> [Task item]:
Produce word for word the lines of the data below running from the one that has "green semicircle: rotated" to the one that has "pink square: rotated", inclusive, and no others.

> [Entries provided]:
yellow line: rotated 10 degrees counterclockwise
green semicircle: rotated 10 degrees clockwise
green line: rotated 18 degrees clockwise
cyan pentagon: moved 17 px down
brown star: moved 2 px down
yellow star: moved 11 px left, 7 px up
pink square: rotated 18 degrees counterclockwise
---
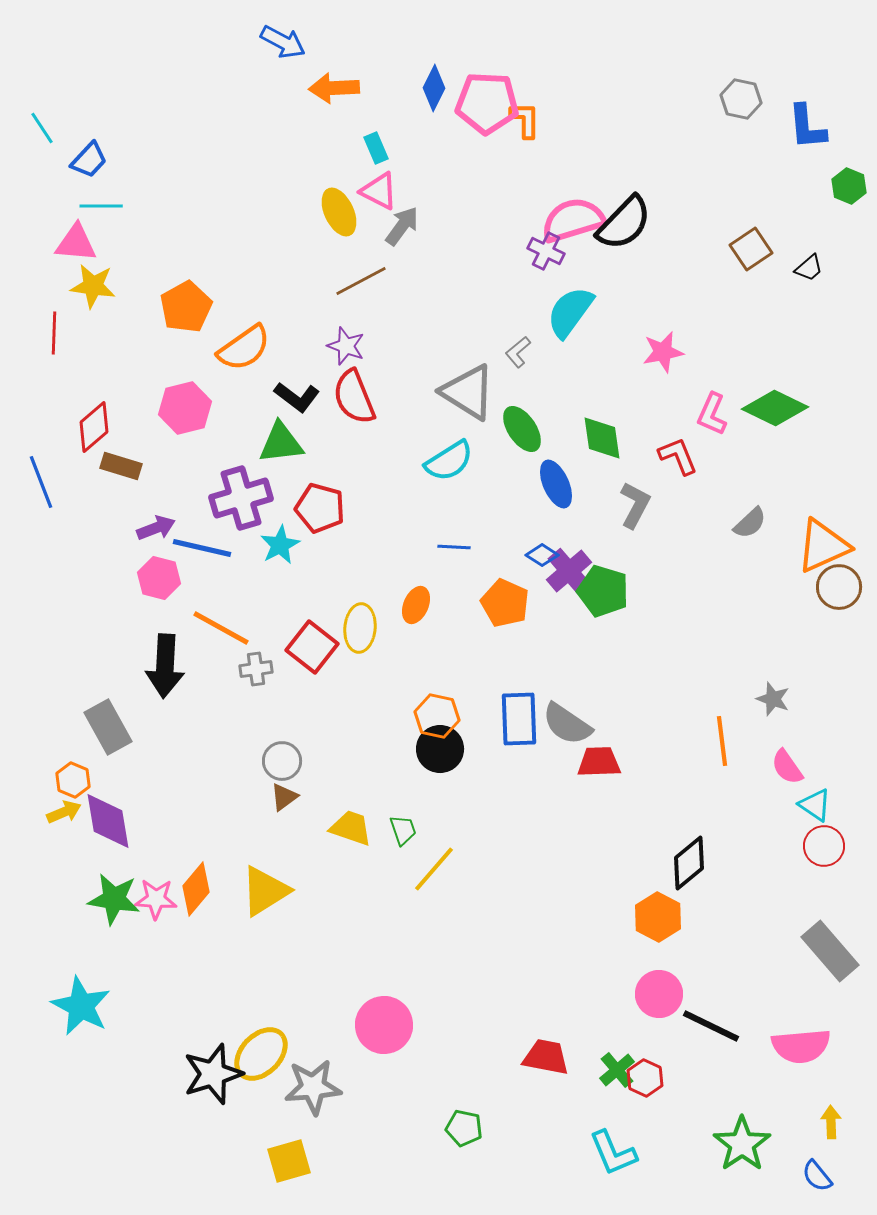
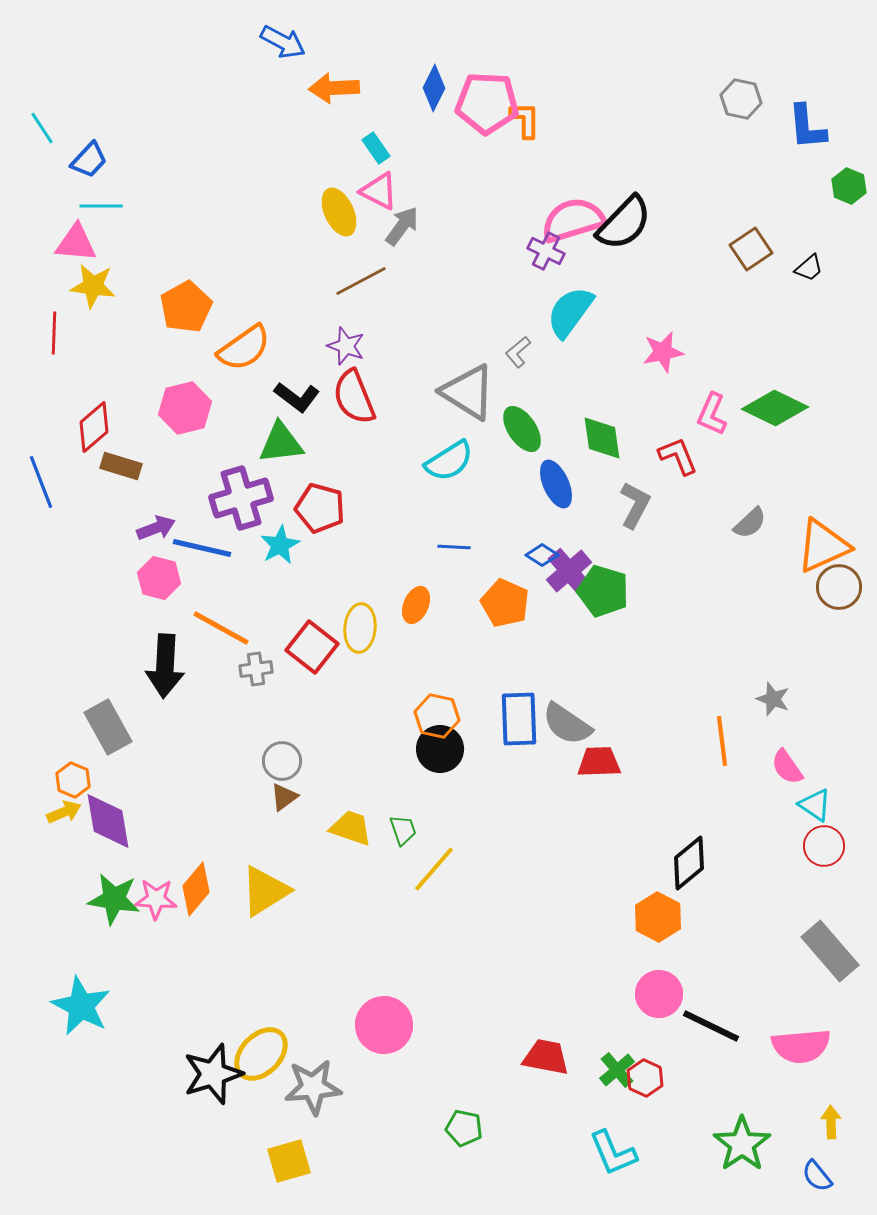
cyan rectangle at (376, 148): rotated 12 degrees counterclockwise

> [Task response]:
green semicircle: rotated 10 degrees clockwise
green line: rotated 18 degrees clockwise
cyan pentagon: moved 17 px down
brown star: moved 2 px down
yellow star: moved 11 px left, 7 px up
pink square: rotated 18 degrees counterclockwise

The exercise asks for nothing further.